··· Provided data ···

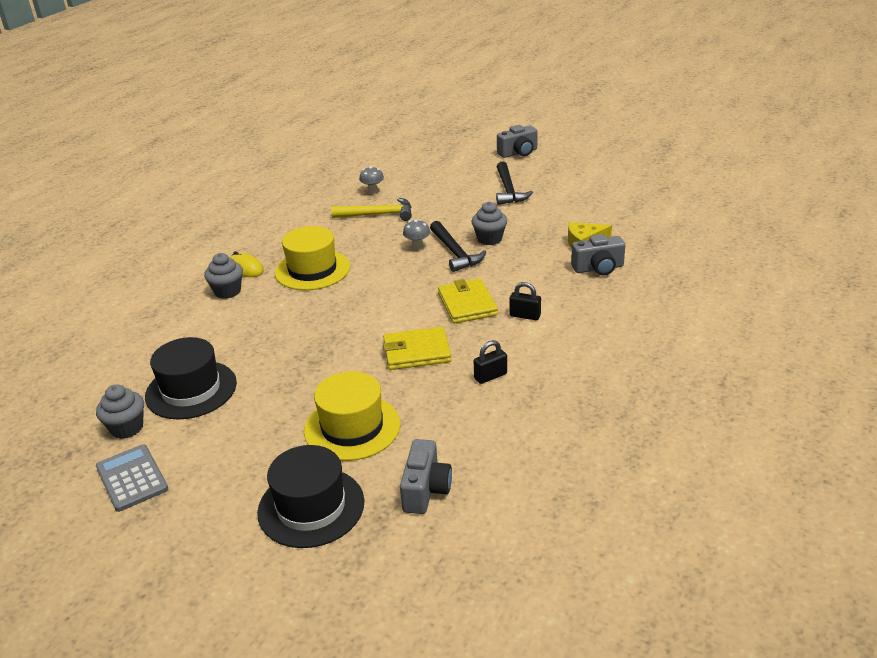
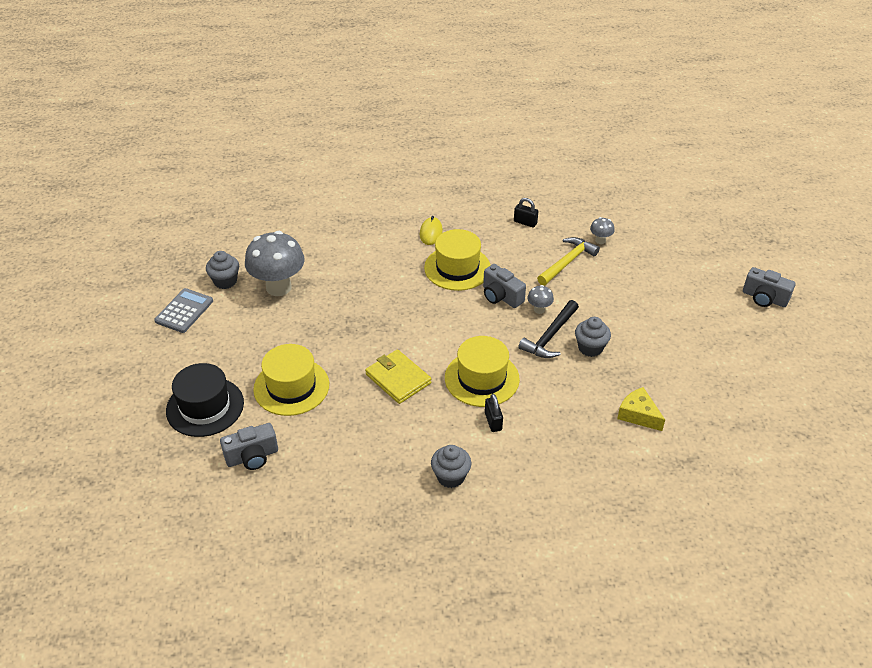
camera: 55 degrees right, 10 degrees up
black hat [145,337,237,419] -> grey mushroom [245,231,305,296]
grey cupcake [204,253,243,299] -> grey cupcake moved to [431,445,471,488]
yellow hammer [331,198,412,221] -> yellow hammer turned 105 degrees counterclockwise [537,237,600,286]
yellow wallet [438,279,498,324] -> yellow hat [445,336,520,407]
black padlock [474,340,507,384] -> black padlock moved to [514,198,538,228]
black hammer [496,162,533,205] -> none
grey camera [571,234,625,275] -> grey camera moved to [483,264,526,308]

···

> **What you will do**
Only a number is expected in response: how many lines of the records above include the word "camera".

> **Written response**
2